## Instructions to follow
In the material below, find the line with "cyan cone C7 level 2 -> cyan cone C10 level 1" and the line with "red brick C11 level 2 -> none", then output both and every line between them exactly, omitting pictures.

## Entries shown

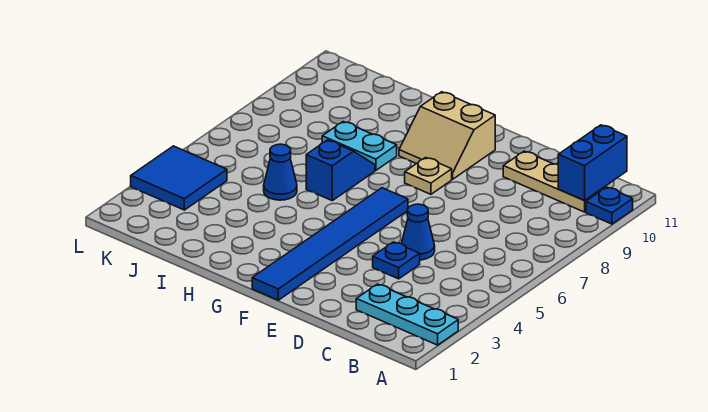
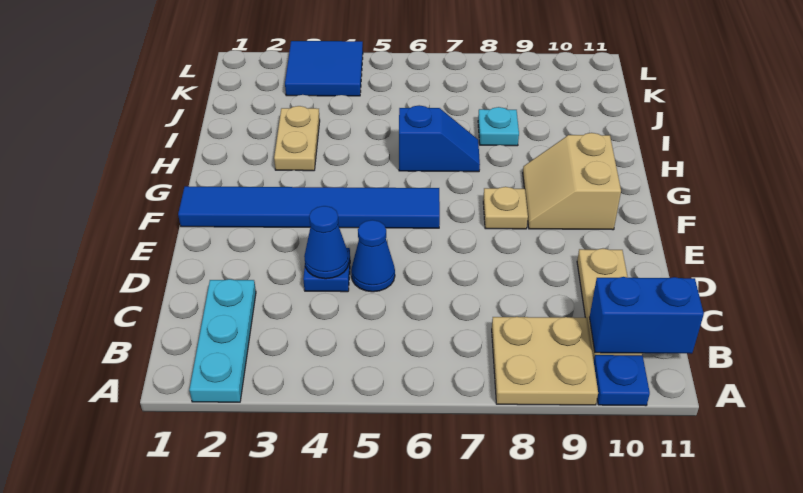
none -> tan plate A8:B9 level 1
none -> tan plate H3:I3 level 1
cyan plate H8:I8 level 1 -> cyan plate I8 level 1
blue cone I5 level 1 -> blue cone D4 level 2

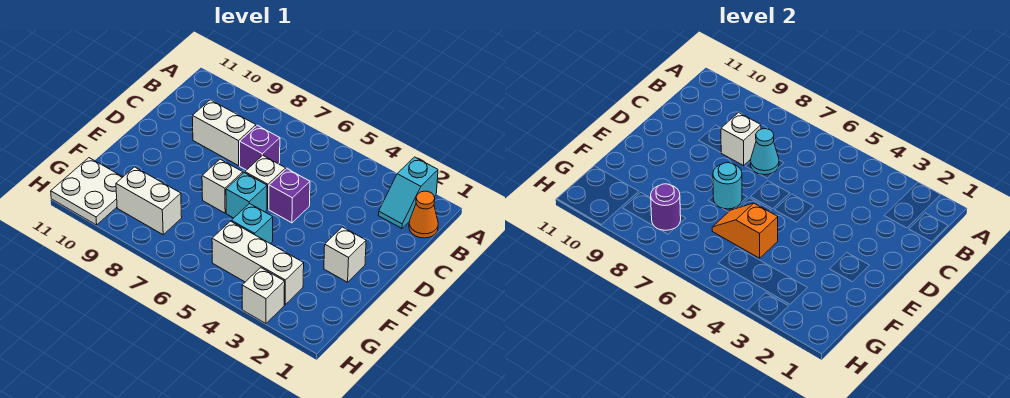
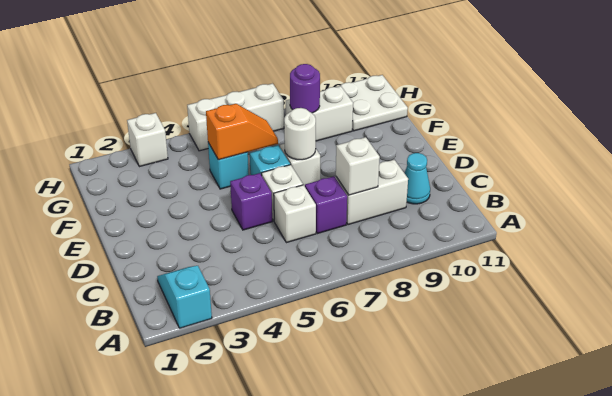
orange cone B1 level 1 -> none
cyan cone C7 level 2 -> cyan cone C10 level 1
white brick E2 level 1 -> white brick C6 level 1
cyan round brick E7 level 2 -> white round brick E7 level 2
white brick G3:G5 level 1 -> white brick H5:H7 level 1

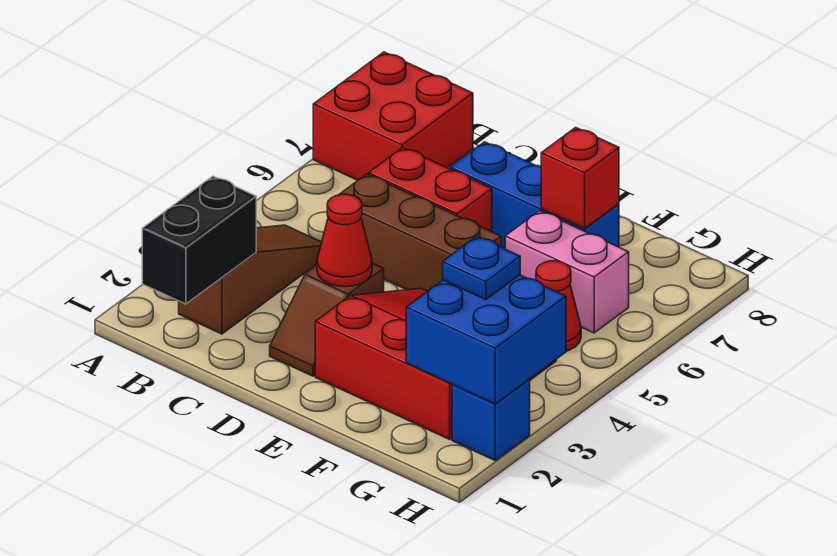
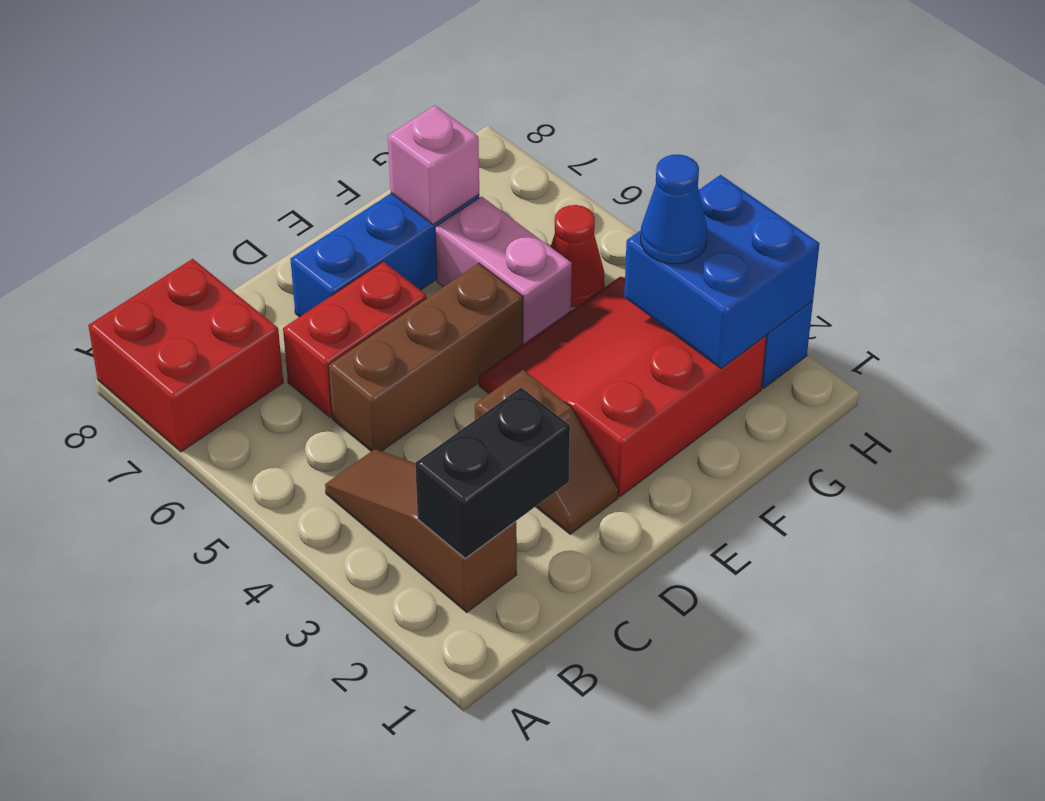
black brick B1:B2 level 2 -> black brick B2:C2 level 2
red cone D3 level 2 -> none
pink brick F6:G6 level 1 -> pink brick F5:F6 level 1
red brick F7 level 2 -> pink brick F7 level 2
blue plate G3 level 3 -> blue cone G3 level 3

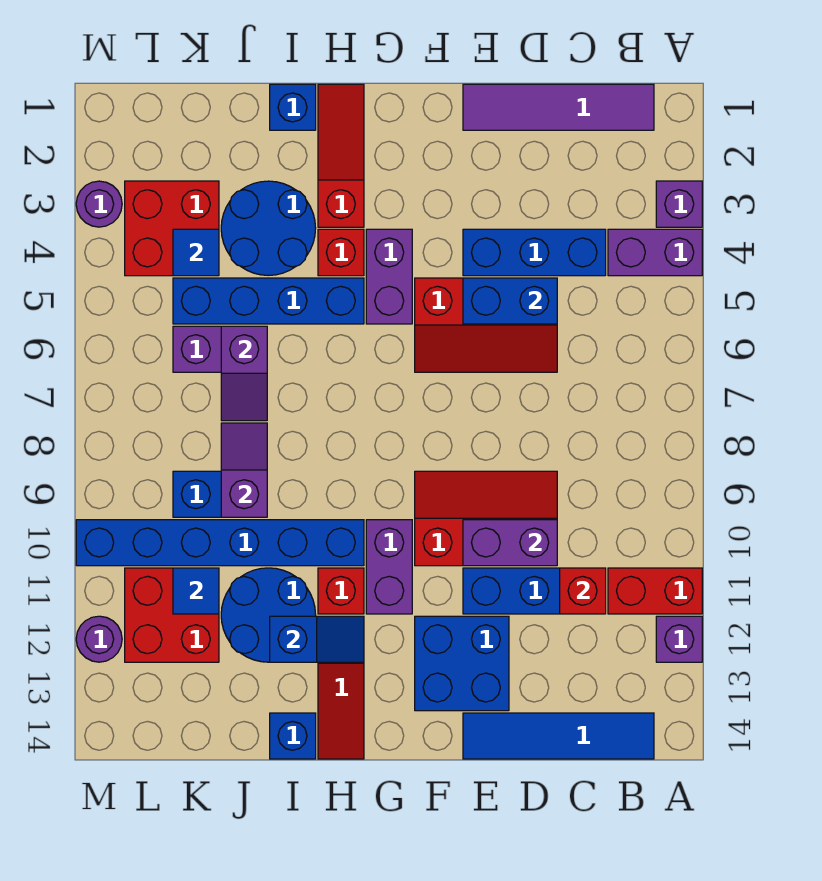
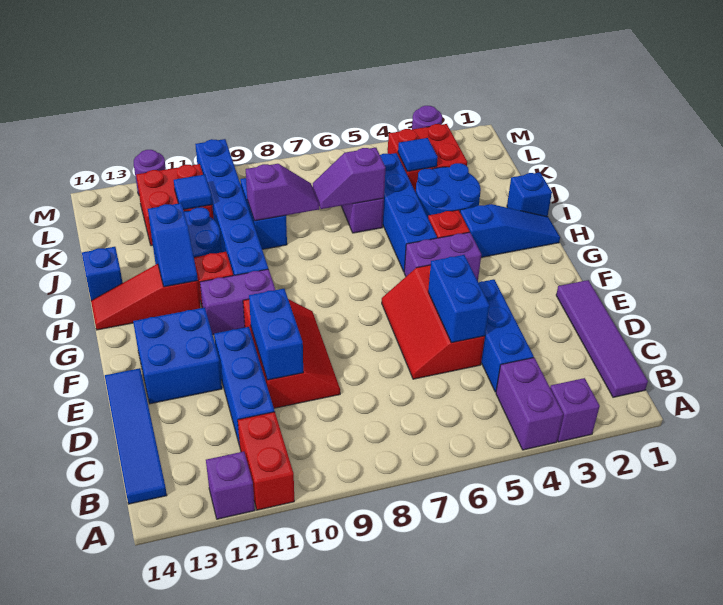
red brick C11 level 2 -> none
purple brick D10:E10 level 2 -> blue brick D10:E10 level 2
red slope H1:H3 level 1 top 3 -> blue slope H1:H3 level 1 top 3

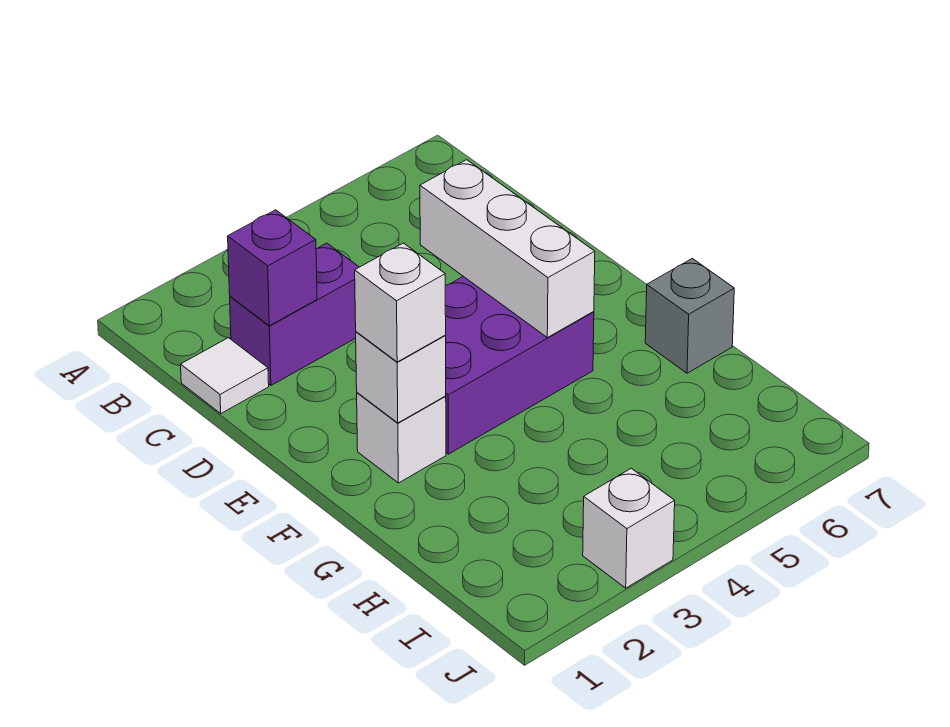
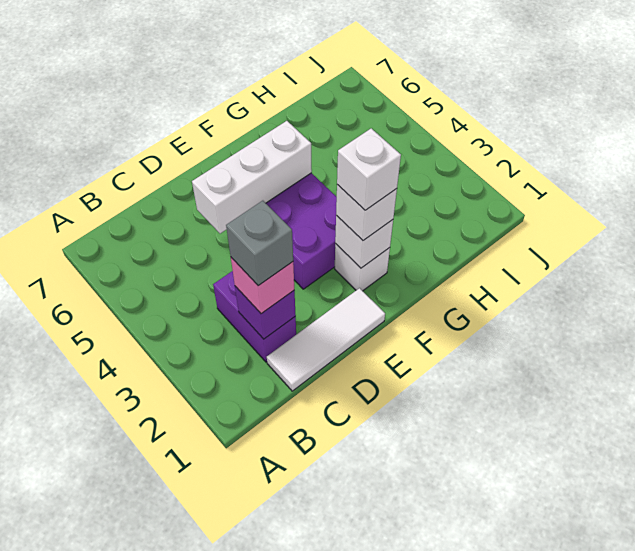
white tile C1 level 1 -> white tile C1:E1 level 1
none -> pink brick C2 level 3
grey brick G7 level 1 -> grey brick C2 level 4
white brick J3 level 1 -> white brick F2 level 4

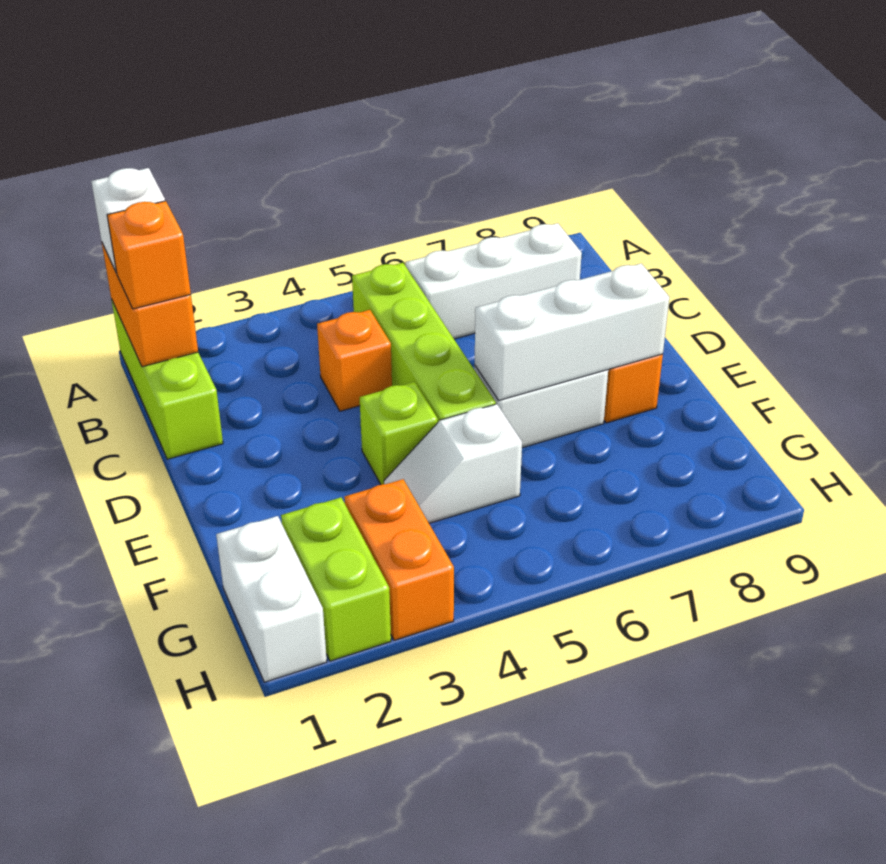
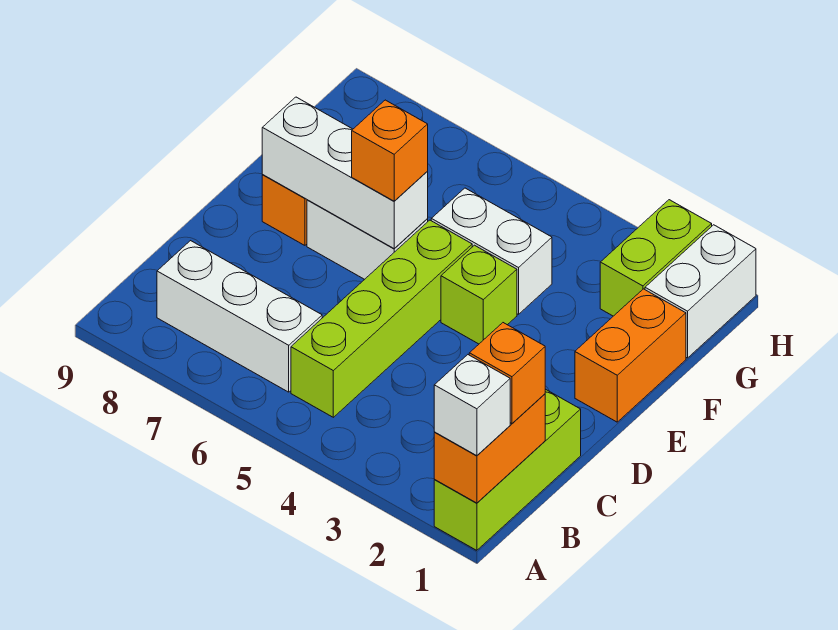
orange brick C4 level 1 -> orange brick E6 level 3
white slope F4:F5 level 1 top 5 -> white brick F4:F5 level 1
orange brick G3:H3 level 1 -> orange brick E1:F1 level 1

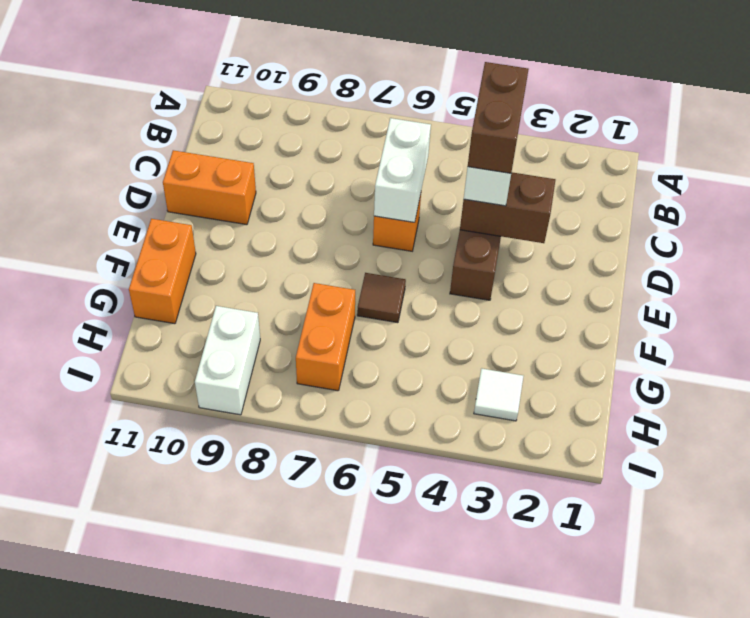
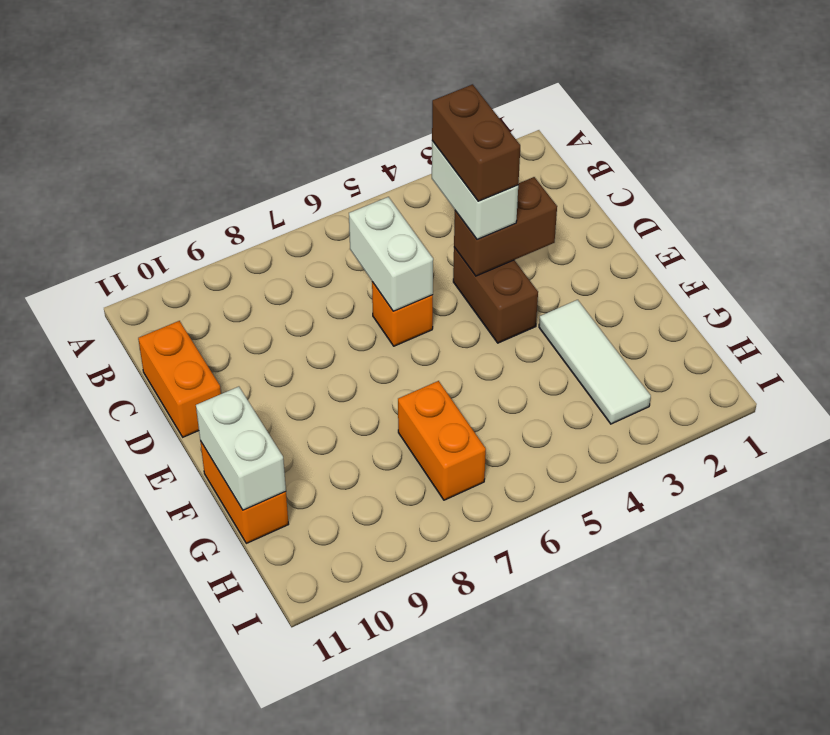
orange brick D10:D11 level 1 -> orange brick C11:D11 level 1
brown tile F6 level 1 -> none
white tile H3 level 1 -> white tile F3:H3 level 1
white brick H9:I9 level 1 -> white brick F11:G11 level 2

## Answer to the exercise
cyan cone C7 level 2 -> cyan cone C10 level 1
white brick E2 level 1 -> white brick C6 level 1
cyan round brick E7 level 2 -> white round brick E7 level 2
white brick G3:G5 level 1 -> white brick H5:H7 level 1

black brick B1:B2 level 2 -> black brick B2:C2 level 2
red cone D3 level 2 -> none
pink brick F6:G6 level 1 -> pink brick F5:F6 level 1
red brick F7 level 2 -> pink brick F7 level 2
blue plate G3 level 3 -> blue cone G3 level 3

red brick C11 level 2 -> none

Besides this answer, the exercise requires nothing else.